The lines below, from the one containing "cyan hexagon: (202, 369) -> (214, 306), moved" through the one containing "brown line: (18, 83) -> (56, 91), moved", should be set down exactly, with no pictures and nothing else.

◆ DATASET RECORDS ◆
>>>

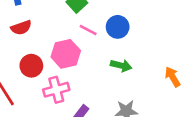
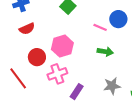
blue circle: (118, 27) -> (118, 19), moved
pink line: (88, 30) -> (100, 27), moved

<<<
>>>

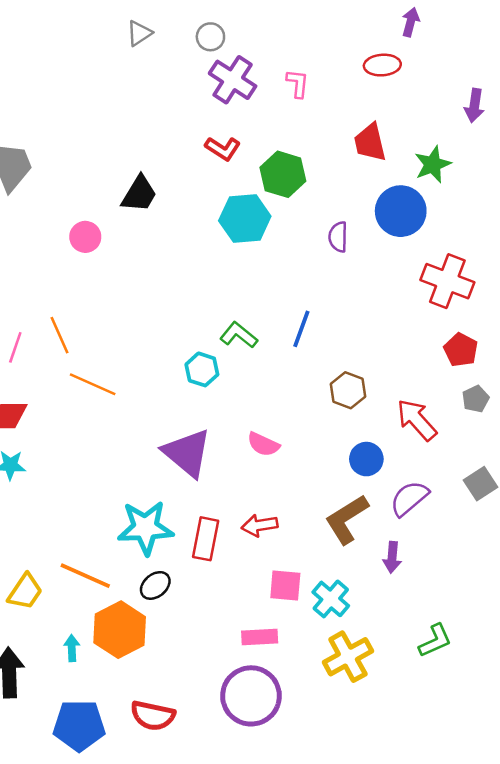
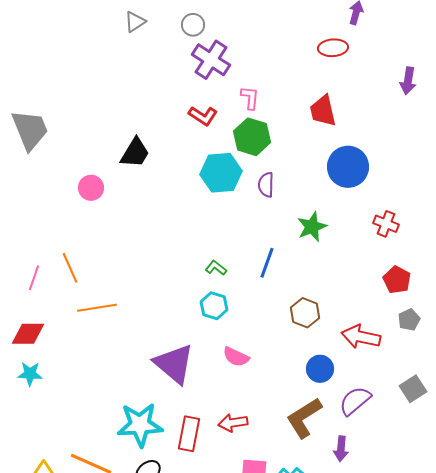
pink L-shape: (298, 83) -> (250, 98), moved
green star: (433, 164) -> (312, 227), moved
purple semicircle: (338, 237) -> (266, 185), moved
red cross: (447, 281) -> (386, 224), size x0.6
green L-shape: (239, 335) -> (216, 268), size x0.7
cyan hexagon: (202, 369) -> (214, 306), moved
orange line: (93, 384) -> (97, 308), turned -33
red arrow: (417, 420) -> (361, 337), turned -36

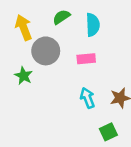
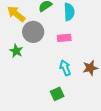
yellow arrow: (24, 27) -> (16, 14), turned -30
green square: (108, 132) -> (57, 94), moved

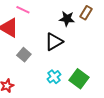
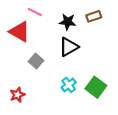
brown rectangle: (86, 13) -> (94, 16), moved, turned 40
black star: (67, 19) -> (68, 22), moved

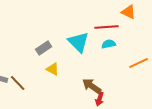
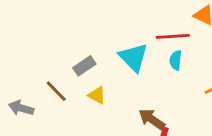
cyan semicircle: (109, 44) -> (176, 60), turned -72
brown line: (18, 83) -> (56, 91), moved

<<<

◆ REPLY TO THE TASK ◆
cyan hexagon: (202, 369) -> (214, 306), moved
orange line: (93, 384) -> (97, 308), turned -33
red arrow: (417, 420) -> (361, 337), turned -36

yellow arrow: (24, 27) -> (16, 14), turned -30
green square: (108, 132) -> (57, 94), moved

brown rectangle: (86, 13) -> (94, 16), moved, turned 40
black star: (67, 19) -> (68, 22), moved

cyan semicircle: (109, 44) -> (176, 60), turned -72
brown line: (18, 83) -> (56, 91), moved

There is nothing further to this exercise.